- What to produce
Return the data exactly, with all pictures removed.

- Data provided
********************

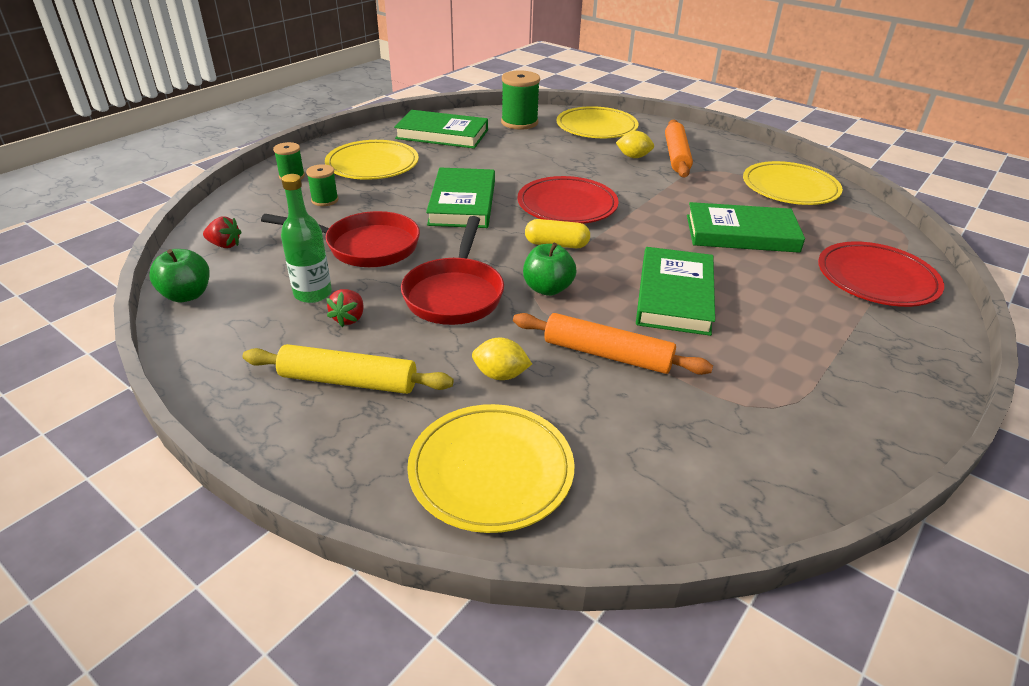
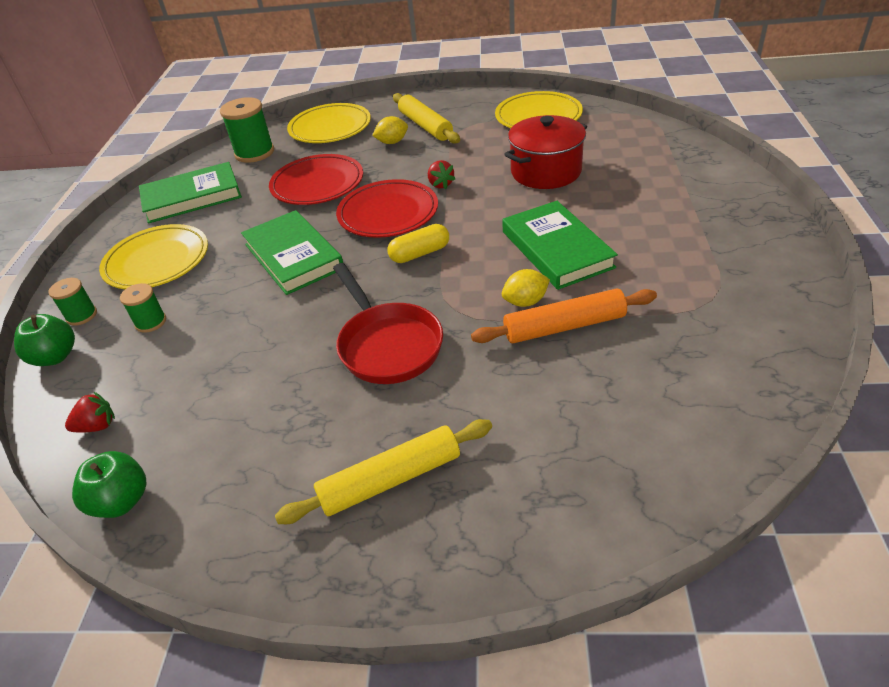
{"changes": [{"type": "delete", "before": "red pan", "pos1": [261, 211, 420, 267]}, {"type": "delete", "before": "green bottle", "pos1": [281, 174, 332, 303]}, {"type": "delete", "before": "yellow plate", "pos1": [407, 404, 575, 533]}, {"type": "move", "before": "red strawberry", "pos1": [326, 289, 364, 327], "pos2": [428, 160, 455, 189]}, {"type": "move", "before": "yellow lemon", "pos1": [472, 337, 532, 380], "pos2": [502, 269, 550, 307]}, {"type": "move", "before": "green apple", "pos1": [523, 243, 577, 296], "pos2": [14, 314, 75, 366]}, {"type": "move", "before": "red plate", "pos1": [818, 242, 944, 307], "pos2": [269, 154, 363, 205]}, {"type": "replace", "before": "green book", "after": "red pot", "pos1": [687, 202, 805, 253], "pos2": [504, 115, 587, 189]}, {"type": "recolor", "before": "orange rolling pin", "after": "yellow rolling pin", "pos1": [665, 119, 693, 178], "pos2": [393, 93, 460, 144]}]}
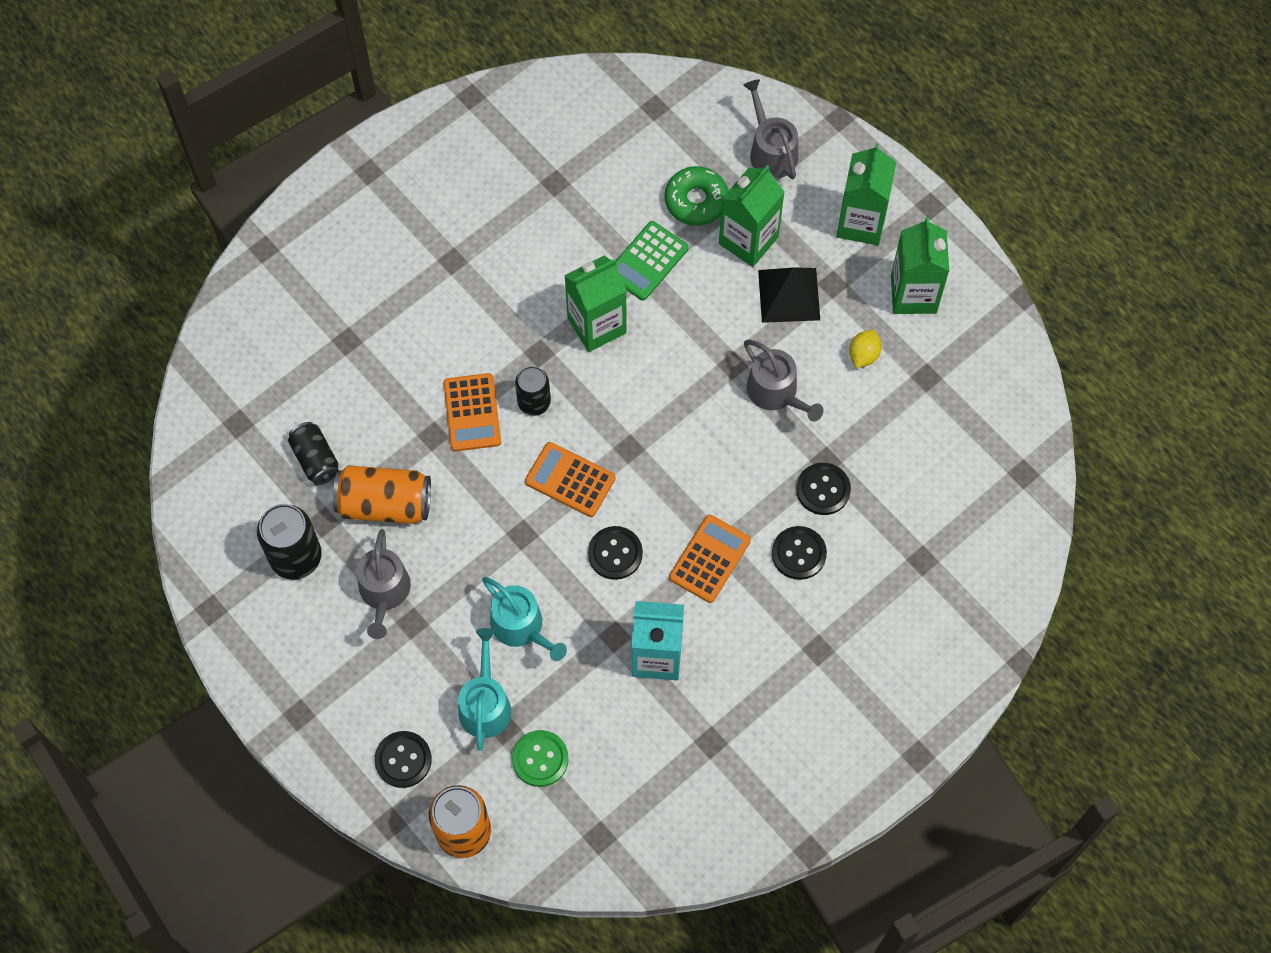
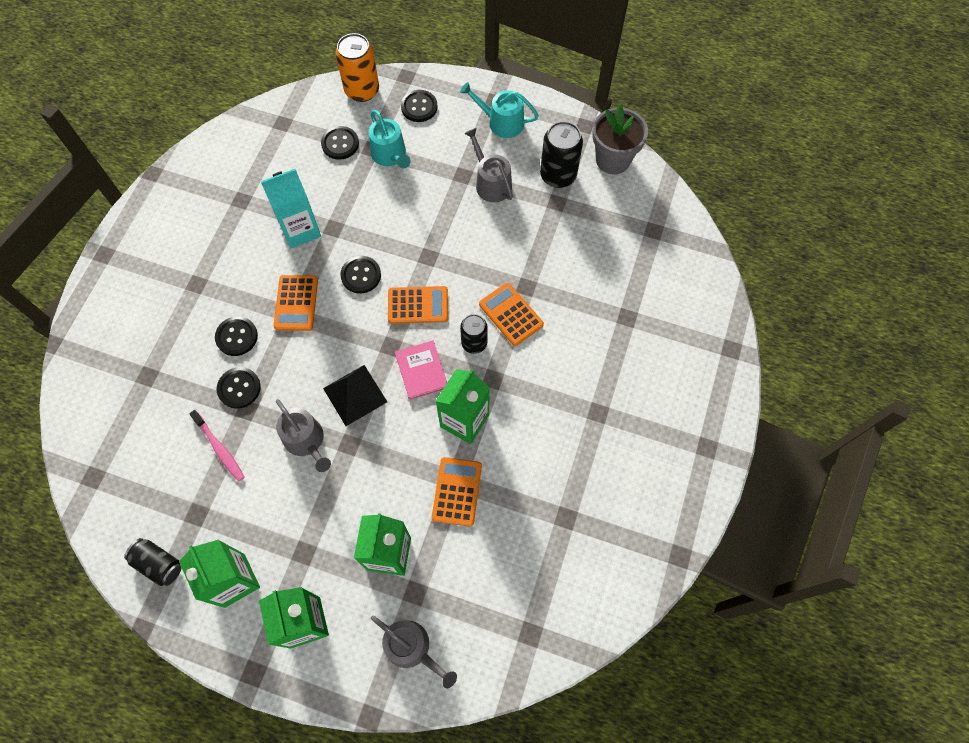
{"changes": [{"type": "delete", "before": "orange can", "pos1": [333, 465, 431, 524]}, {"type": "delete", "before": "green donut", "pos1": [665, 166, 728, 226]}, {"type": "delete", "before": "yellow lemon", "pos1": [849, 330, 882, 368]}, {"type": "insert", "after": "pink toothbrush", "pos2": [189, 410, 245, 482]}, {"type": "insert", "after": "pink book", "pos2": [395, 340, 447, 400]}, {"type": "insert", "after": "grey flower pot", "pos2": [592, 104, 648, 174]}, {"type": "move", "before": "black can", "pos1": [288, 422, 339, 485], "pos2": [124, 538, 181, 586]}, {"type": "move", "before": "turquoise watering can", "pos1": [482, 577, 567, 661], "pos2": [460, 82, 539, 138]}, {"type": "move", "before": "black pyramid", "pos1": [758, 267, 820, 323], "pos2": [323, 365, 387, 426]}, {"type": "recolor", "before": "green button", "after": "black button", "pos1": [512, 730, 569, 787], "pos2": [321, 126, 359, 160]}, {"type": "recolor", "before": "green calculator", "after": "orange calculator", "pos1": [616, 221, 688, 301], "pos2": [432, 457, 482, 527]}, {"type": "rotate", "before": "grey watering can", "pos1": [744, 340, 823, 421], "pos2": [276, 399, 331, 472], "turn": -150}]}
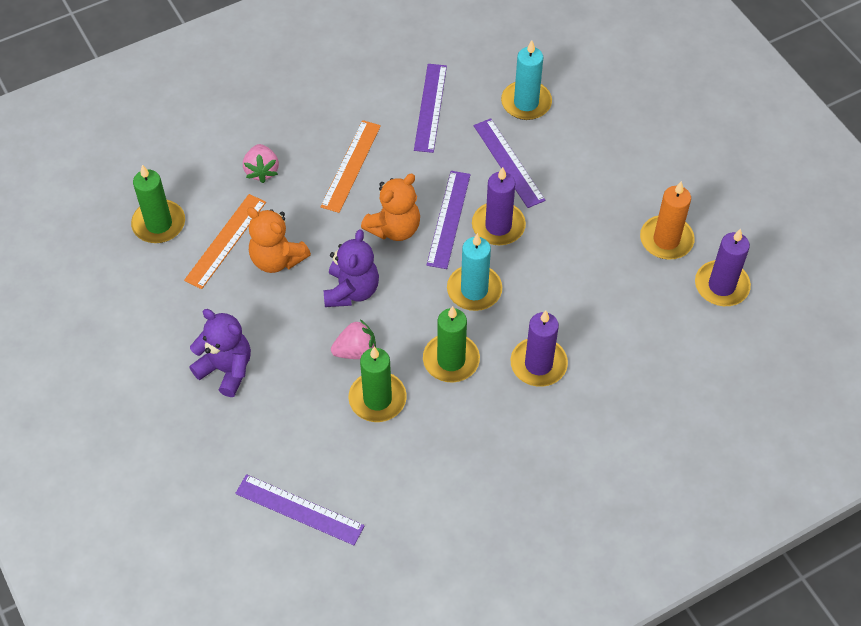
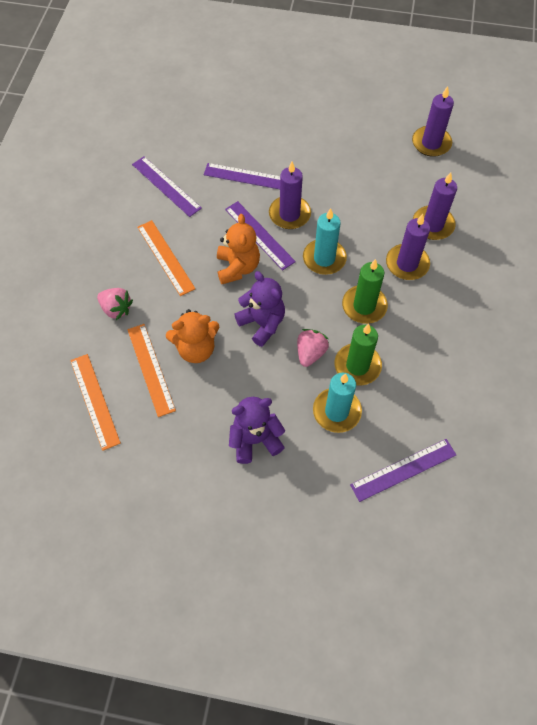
{"changes": [{"type": "delete", "before": "orange candle", "pos1": [640, 181, 695, 260]}, {"type": "insert", "after": "purple candle", "pos2": [413, 172, 457, 240]}, {"type": "move", "before": "turquoise candle", "pos1": [501, 40, 552, 120], "pos2": [313, 373, 362, 433]}, {"type": "replace", "before": "green candle", "after": "orange ruler", "pos1": [131, 165, 185, 243], "pos2": [70, 354, 121, 451]}]}
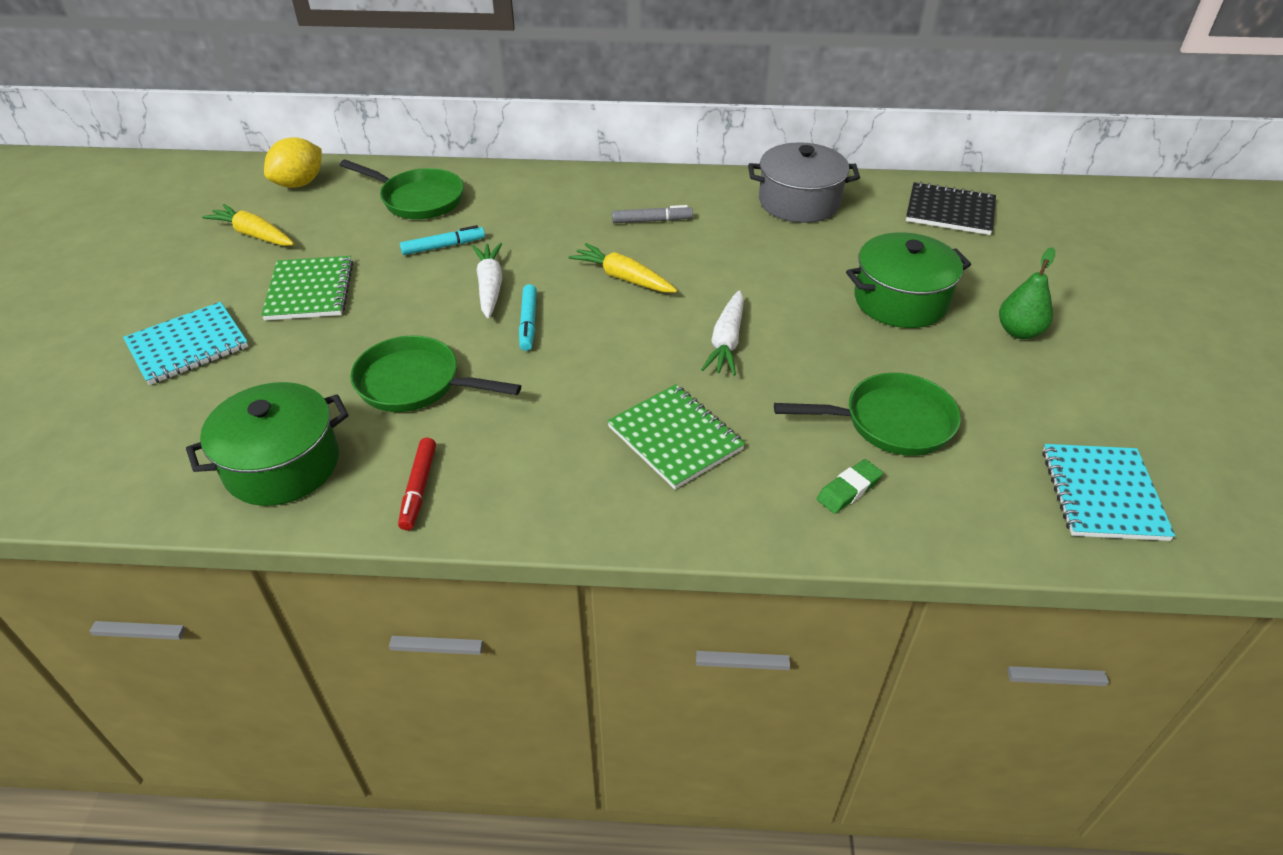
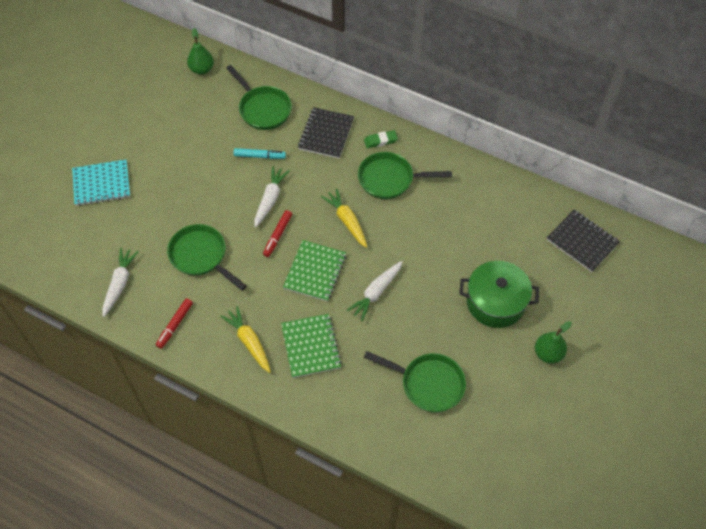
{"changes": [{"type": "delete", "before": "grey pot", "pos1": [748, 142, 860, 223]}, {"type": "delete", "before": "turquoise notebook", "pos1": [1042, 444, 1175, 541]}, {"type": "insert", "after": "black notebook", "pos2": [298, 107, 354, 159]}, {"type": "move", "before": "yellow carrot", "pos1": [202, 204, 294, 246], "pos2": [220, 306, 271, 373]}, {"type": "move", "before": "green notebook", "pos1": [261, 256, 353, 321], "pos2": [283, 240, 347, 302]}, {"type": "move", "before": "green eraser", "pos1": [817, 459, 883, 514], "pos2": [364, 130, 398, 148]}, {"type": "replace", "before": "green pot", "after": "white carrot", "pos1": [186, 382, 348, 506], "pos2": [102, 248, 139, 317]}, {"type": "replace", "before": "yellow lemon", "after": "green pear", "pos1": [264, 137, 322, 188], "pos2": [187, 28, 214, 75]}, {"type": "replace", "before": "grey marker", "after": "green pan", "pos1": [612, 205, 693, 223], "pos2": [358, 152, 452, 199]}, {"type": "recolor", "before": "turquoise marker", "after": "red marker", "pos1": [519, 284, 537, 351], "pos2": [263, 210, 292, 257]}]}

********************

- Expected output
{"changes": [{"type": "delete", "before": "red pan", "pos1": [261, 211, 420, 267]}, {"type": "delete", "before": "green bottle", "pos1": [281, 174, 332, 303]}, {"type": "delete", "before": "yellow plate", "pos1": [407, 404, 575, 533]}, {"type": "move", "before": "red strawberry", "pos1": [326, 289, 364, 327], "pos2": [428, 160, 455, 189]}, {"type": "move", "before": "yellow lemon", "pos1": [472, 337, 532, 380], "pos2": [502, 269, 550, 307]}, {"type": "move", "before": "green apple", "pos1": [523, 243, 577, 296], "pos2": [14, 314, 75, 366]}, {"type": "move", "before": "red plate", "pos1": [818, 242, 944, 307], "pos2": [269, 154, 363, 205]}, {"type": "replace", "before": "green book", "after": "red pot", "pos1": [687, 202, 805, 253], "pos2": [504, 115, 587, 189]}, {"type": "recolor", "before": "orange rolling pin", "after": "yellow rolling pin", "pos1": [665, 119, 693, 178], "pos2": [393, 93, 460, 144]}]}
{"changes": [{"type": "delete", "before": "orange can", "pos1": [333, 465, 431, 524]}, {"type": "delete", "before": "green donut", "pos1": [665, 166, 728, 226]}, {"type": "delete", "before": "yellow lemon", "pos1": [849, 330, 882, 368]}, {"type": "insert", "after": "pink toothbrush", "pos2": [189, 410, 245, 482]}, {"type": "insert", "after": "pink book", "pos2": [395, 340, 447, 400]}, {"type": "insert", "after": "grey flower pot", "pos2": [592, 104, 648, 174]}, {"type": "move", "before": "black can", "pos1": [288, 422, 339, 485], "pos2": [124, 538, 181, 586]}, {"type": "move", "before": "turquoise watering can", "pos1": [482, 577, 567, 661], "pos2": [460, 82, 539, 138]}, {"type": "move", "before": "black pyramid", "pos1": [758, 267, 820, 323], "pos2": [323, 365, 387, 426]}, {"type": "recolor", "before": "green button", "after": "black button", "pos1": [512, 730, 569, 787], "pos2": [321, 126, 359, 160]}, {"type": "recolor", "before": "green calculator", "after": "orange calculator", "pos1": [616, 221, 688, 301], "pos2": [432, 457, 482, 527]}, {"type": "rotate", "before": "grey watering can", "pos1": [744, 340, 823, 421], "pos2": [276, 399, 331, 472], "turn": -150}]}
{"changes": [{"type": "delete", "before": "orange candle", "pos1": [640, 181, 695, 260]}, {"type": "insert", "after": "purple candle", "pos2": [413, 172, 457, 240]}, {"type": "move", "before": "turquoise candle", "pos1": [501, 40, 552, 120], "pos2": [313, 373, 362, 433]}, {"type": "replace", "before": "green candle", "after": "orange ruler", "pos1": [131, 165, 185, 243], "pos2": [70, 354, 121, 451]}]}
{"changes": [{"type": "delete", "before": "grey pot", "pos1": [748, 142, 860, 223]}, {"type": "delete", "before": "turquoise notebook", "pos1": [1042, 444, 1175, 541]}, {"type": "insert", "after": "black notebook", "pos2": [298, 107, 354, 159]}, {"type": "move", "before": "yellow carrot", "pos1": [202, 204, 294, 246], "pos2": [220, 306, 271, 373]}, {"type": "move", "before": "green notebook", "pos1": [261, 256, 353, 321], "pos2": [283, 240, 347, 302]}, {"type": "move", "before": "green eraser", "pos1": [817, 459, 883, 514], "pos2": [364, 130, 398, 148]}, {"type": "replace", "before": "green pot", "after": "white carrot", "pos1": [186, 382, 348, 506], "pos2": [102, 248, 139, 317]}, {"type": "replace", "before": "yellow lemon", "after": "green pear", "pos1": [264, 137, 322, 188], "pos2": [187, 28, 214, 75]}, {"type": "replace", "before": "grey marker", "after": "green pan", "pos1": [612, 205, 693, 223], "pos2": [358, 152, 452, 199]}, {"type": "recolor", "before": "turquoise marker", "after": "red marker", "pos1": [519, 284, 537, 351], "pos2": [263, 210, 292, 257]}]}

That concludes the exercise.